_YOUR TASK_. Up to and including the line containing "blue brick C7 level 3 -> none", set down each line of the entries below exactly, starting from the first, and leave out the rest.

Items from a dataset
----
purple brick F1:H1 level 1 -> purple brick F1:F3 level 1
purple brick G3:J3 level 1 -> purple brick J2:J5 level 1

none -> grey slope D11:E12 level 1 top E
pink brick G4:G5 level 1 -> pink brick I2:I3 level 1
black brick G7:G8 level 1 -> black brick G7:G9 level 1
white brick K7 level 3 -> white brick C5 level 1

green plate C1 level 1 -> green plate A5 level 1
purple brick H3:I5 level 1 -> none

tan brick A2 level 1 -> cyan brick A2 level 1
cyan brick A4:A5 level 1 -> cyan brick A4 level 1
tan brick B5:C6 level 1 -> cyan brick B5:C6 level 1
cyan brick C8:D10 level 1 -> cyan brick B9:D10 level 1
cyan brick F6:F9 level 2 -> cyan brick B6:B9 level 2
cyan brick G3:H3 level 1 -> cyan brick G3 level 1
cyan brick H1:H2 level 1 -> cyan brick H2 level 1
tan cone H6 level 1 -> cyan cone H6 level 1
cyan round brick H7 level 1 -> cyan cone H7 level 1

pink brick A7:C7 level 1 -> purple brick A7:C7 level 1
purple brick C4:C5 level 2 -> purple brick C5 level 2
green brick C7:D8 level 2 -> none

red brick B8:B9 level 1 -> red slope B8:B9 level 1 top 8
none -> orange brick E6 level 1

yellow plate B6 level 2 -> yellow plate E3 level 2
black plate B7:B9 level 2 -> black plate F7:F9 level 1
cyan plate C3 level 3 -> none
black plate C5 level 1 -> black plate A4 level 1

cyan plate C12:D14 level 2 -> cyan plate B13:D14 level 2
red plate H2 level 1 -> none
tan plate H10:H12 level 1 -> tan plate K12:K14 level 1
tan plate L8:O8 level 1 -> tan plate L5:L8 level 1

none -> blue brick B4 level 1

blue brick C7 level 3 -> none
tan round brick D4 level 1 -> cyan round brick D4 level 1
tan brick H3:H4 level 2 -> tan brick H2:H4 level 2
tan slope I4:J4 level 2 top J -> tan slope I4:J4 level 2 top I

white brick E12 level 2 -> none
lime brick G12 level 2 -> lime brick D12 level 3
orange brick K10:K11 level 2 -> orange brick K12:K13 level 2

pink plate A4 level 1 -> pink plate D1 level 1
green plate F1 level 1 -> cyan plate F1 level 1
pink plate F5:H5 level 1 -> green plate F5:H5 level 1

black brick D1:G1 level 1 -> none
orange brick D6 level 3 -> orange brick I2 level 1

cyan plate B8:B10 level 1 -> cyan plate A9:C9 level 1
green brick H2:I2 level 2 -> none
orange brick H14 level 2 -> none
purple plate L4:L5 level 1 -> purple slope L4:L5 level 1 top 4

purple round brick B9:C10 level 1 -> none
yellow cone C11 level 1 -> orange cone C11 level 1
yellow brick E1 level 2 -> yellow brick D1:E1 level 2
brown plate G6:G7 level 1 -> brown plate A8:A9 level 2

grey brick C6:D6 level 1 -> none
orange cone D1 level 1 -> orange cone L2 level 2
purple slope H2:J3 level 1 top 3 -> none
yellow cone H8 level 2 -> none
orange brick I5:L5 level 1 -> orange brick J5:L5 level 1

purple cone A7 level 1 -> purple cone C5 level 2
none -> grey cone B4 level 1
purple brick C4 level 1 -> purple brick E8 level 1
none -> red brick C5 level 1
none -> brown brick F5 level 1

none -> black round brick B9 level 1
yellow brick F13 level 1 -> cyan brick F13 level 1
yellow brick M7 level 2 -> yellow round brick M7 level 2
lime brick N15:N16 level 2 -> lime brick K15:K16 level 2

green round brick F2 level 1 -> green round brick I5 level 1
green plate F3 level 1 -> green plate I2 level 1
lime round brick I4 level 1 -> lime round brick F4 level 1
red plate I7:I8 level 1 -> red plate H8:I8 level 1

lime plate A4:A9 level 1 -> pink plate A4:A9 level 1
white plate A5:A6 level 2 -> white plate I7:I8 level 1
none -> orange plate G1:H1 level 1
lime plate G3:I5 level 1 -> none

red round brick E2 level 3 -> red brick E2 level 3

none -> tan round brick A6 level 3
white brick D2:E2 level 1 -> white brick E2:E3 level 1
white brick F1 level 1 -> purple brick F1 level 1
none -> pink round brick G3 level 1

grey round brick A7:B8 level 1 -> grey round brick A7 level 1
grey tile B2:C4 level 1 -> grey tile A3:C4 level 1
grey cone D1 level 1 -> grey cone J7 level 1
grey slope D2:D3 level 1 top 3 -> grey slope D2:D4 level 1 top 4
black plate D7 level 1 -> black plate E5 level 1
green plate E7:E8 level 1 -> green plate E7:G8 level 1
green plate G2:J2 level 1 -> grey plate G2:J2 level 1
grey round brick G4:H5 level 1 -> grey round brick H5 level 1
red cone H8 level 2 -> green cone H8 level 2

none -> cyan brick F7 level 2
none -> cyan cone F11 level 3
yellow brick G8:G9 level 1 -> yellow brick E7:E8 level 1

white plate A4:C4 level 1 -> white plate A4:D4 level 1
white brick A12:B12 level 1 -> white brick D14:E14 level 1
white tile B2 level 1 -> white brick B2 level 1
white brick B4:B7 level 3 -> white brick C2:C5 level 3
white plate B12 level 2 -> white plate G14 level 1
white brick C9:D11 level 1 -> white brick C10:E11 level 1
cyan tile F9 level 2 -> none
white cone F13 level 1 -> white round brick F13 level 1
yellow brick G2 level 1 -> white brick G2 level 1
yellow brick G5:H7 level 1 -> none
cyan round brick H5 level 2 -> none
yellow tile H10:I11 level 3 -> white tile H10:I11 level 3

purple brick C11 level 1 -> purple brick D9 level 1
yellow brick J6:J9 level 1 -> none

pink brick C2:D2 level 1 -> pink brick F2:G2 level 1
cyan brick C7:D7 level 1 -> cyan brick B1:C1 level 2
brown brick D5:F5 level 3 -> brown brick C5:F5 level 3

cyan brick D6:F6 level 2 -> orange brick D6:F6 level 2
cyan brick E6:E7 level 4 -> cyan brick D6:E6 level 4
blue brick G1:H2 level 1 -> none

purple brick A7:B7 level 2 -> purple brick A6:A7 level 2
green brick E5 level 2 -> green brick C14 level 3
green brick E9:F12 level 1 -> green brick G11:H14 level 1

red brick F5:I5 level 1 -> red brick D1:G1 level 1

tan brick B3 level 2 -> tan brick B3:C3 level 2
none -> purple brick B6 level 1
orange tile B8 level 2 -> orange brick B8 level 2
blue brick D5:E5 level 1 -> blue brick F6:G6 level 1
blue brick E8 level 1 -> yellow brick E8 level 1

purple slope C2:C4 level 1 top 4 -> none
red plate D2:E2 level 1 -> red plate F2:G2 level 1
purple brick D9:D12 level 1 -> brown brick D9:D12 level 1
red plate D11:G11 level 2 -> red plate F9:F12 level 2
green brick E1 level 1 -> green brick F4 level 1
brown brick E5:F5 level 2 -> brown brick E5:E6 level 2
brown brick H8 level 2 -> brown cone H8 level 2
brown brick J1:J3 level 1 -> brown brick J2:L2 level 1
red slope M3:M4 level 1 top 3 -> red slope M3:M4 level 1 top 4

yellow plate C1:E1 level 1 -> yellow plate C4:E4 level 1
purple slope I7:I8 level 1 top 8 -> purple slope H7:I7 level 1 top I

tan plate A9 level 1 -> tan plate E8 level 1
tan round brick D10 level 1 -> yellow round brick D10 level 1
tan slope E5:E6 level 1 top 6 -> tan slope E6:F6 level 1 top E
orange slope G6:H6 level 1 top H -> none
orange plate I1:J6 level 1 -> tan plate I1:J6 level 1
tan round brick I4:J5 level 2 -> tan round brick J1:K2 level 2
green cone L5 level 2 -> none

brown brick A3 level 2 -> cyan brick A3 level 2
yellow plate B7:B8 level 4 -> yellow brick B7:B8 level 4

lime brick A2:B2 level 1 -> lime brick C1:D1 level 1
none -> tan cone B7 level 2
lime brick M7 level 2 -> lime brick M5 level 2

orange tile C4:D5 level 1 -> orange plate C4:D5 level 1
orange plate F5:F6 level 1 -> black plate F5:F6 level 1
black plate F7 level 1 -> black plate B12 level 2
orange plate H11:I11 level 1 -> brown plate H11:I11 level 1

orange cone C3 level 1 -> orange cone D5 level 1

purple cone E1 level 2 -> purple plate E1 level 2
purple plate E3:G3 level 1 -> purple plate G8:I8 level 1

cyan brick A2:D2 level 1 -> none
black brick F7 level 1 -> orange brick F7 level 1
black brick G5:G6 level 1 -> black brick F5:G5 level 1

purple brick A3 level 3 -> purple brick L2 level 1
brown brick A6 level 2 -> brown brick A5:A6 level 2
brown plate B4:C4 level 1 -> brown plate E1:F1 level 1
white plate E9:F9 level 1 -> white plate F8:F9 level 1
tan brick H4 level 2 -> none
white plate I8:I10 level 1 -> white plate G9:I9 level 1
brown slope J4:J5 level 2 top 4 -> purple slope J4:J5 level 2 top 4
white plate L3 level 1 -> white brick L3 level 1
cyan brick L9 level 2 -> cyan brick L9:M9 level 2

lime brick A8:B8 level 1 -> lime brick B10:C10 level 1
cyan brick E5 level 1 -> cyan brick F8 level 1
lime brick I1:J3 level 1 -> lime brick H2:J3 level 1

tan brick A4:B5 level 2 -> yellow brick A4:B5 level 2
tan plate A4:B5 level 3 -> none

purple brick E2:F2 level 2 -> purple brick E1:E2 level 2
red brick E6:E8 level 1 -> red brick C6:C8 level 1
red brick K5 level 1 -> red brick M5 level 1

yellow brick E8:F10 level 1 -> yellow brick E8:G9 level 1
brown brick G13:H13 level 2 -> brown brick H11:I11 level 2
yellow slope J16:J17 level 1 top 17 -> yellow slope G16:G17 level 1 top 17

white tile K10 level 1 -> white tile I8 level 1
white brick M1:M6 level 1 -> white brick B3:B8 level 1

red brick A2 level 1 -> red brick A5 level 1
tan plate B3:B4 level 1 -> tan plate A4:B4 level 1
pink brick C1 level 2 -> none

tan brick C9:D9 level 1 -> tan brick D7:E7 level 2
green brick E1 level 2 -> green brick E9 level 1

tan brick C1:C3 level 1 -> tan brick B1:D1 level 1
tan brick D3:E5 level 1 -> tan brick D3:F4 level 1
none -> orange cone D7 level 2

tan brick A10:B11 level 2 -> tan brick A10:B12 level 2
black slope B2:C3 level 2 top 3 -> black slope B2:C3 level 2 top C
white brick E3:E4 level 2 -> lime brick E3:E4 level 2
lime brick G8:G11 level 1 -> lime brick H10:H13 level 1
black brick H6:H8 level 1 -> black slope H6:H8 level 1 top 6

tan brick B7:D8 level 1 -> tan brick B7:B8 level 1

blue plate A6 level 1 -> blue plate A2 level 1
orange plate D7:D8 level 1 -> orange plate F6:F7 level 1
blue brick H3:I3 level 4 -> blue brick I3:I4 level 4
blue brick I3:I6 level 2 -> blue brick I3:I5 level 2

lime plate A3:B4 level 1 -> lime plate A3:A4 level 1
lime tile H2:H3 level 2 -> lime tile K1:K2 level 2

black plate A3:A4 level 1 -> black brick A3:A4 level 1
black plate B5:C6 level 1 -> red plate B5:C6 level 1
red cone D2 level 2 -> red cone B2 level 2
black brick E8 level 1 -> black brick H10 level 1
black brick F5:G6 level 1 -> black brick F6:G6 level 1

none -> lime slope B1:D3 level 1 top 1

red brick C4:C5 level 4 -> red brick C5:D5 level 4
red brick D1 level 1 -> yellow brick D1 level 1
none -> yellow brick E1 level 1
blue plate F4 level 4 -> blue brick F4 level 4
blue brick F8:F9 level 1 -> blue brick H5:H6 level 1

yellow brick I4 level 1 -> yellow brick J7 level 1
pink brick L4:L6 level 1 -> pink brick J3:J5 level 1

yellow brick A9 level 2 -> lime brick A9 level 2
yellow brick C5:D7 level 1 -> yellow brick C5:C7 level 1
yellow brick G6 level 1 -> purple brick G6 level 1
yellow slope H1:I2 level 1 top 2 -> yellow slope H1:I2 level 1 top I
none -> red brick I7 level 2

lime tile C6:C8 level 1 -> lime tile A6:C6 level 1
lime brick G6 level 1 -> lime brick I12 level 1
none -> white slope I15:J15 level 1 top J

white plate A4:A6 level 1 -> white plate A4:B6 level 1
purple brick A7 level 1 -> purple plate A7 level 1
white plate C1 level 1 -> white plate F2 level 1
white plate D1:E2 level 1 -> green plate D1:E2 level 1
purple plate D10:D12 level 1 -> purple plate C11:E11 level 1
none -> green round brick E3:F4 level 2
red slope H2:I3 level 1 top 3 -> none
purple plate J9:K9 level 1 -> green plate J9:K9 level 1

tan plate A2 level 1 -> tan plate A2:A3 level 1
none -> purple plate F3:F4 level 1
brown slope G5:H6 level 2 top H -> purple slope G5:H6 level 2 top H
----
_TASK ANSWER_.
purple brick F1:H1 level 1 -> purple brick F1:F3 level 1
purple brick G3:J3 level 1 -> purple brick J2:J5 level 1

none -> grey slope D11:E12 level 1 top E
pink brick G4:G5 level 1 -> pink brick I2:I3 level 1
black brick G7:G8 level 1 -> black brick G7:G9 level 1
white brick K7 level 3 -> white brick C5 level 1

green plate C1 level 1 -> green plate A5 level 1
purple brick H3:I5 level 1 -> none

tan brick A2 level 1 -> cyan brick A2 level 1
cyan brick A4:A5 level 1 -> cyan brick A4 level 1
tan brick B5:C6 level 1 -> cyan brick B5:C6 level 1
cyan brick C8:D10 level 1 -> cyan brick B9:D10 level 1
cyan brick F6:F9 level 2 -> cyan brick B6:B9 level 2
cyan brick G3:H3 level 1 -> cyan brick G3 level 1
cyan brick H1:H2 level 1 -> cyan brick H2 level 1
tan cone H6 level 1 -> cyan cone H6 level 1
cyan round brick H7 level 1 -> cyan cone H7 level 1

pink brick A7:C7 level 1 -> purple brick A7:C7 level 1
purple brick C4:C5 level 2 -> purple brick C5 level 2
green brick C7:D8 level 2 -> none

red brick B8:B9 level 1 -> red slope B8:B9 level 1 top 8
none -> orange brick E6 level 1

yellow plate B6 level 2 -> yellow plate E3 level 2
black plate B7:B9 level 2 -> black plate F7:F9 level 1
cyan plate C3 level 3 -> none
black plate C5 level 1 -> black plate A4 level 1

cyan plate C12:D14 level 2 -> cyan plate B13:D14 level 2
red plate H2 level 1 -> none
tan plate H10:H12 level 1 -> tan plate K12:K14 level 1
tan plate L8:O8 level 1 -> tan plate L5:L8 level 1

none -> blue brick B4 level 1

blue brick C7 level 3 -> none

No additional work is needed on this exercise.